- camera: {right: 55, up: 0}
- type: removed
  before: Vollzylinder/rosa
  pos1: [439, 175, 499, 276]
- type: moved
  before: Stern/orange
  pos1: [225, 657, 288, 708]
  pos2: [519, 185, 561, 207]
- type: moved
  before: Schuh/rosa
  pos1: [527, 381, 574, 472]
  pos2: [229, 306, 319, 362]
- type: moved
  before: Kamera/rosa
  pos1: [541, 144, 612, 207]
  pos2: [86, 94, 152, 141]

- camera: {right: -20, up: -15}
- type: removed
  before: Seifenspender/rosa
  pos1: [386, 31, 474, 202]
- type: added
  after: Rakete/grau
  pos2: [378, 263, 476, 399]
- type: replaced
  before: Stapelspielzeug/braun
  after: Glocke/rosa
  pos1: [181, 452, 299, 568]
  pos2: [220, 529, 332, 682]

____________________

▶ [The task]
Using the entries shown above, reproduce verbatim the lines from the line bearing "before: Schuh/rosa" to the line bearing "pos1: [541, 144, 612, 207]", inclusive.

▶ [Result for this exercise]
  before: Schuh/rosa
  pos1: [527, 381, 574, 472]
  pos2: [229, 306, 319, 362]
- type: moved
  before: Kamera/rosa
  pos1: [541, 144, 612, 207]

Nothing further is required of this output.